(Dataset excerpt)
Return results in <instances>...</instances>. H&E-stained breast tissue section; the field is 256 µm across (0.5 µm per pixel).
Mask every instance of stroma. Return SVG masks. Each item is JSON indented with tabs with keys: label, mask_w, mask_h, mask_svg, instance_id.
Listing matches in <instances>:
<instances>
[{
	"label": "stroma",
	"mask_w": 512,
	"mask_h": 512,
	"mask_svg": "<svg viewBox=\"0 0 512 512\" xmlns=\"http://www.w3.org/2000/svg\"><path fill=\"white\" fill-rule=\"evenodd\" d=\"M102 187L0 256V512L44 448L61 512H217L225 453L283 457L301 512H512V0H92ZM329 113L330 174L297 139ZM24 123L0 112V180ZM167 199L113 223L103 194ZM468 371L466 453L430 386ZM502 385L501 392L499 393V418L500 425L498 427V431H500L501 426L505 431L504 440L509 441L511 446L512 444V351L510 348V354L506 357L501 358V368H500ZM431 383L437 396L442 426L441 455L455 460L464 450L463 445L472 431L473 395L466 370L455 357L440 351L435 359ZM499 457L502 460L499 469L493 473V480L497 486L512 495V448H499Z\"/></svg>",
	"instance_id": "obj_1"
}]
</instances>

→ Exercise prompt:
Repeat each record exactly, leaving nothing out.

→ Result of this exercise:
Return results in <instances>...</instances>. H&E-stained breast tissue section; the field is 256 µm across (0.5 µm per pixel).
Mask every instance of stroma. Return SVG masks. Each item is JSON indented with tabs with keys: label, mask_w, mask_h, mask_svg, instance_id.
Listing matches in <instances>:
<instances>
[{
	"label": "stroma",
	"mask_w": 512,
	"mask_h": 512,
	"mask_svg": "<svg viewBox=\"0 0 512 512\" xmlns=\"http://www.w3.org/2000/svg\"><path fill=\"white\" fill-rule=\"evenodd\" d=\"M102 187L0 256V512L44 448L61 512H217L225 453L283 457L301 512H512V0H92ZM329 113L330 174L297 139ZM24 123L0 112V180ZM167 199L113 223L103 194ZM468 371L466 453L430 386ZM502 385L501 392L499 393V418L500 425L498 427V431H500L501 426L505 431L504 440L509 441L511 446L512 444V351L510 348V354L506 357L501 358V368H500ZM431 383L437 396L442 426L441 455L455 460L464 450L463 445L472 431L473 395L466 370L455 357L440 351L435 359ZM499 457L502 460L499 469L493 473V480L497 486L512 495V448H499Z\"/></svg>",
	"instance_id": "obj_1"
}]
</instances>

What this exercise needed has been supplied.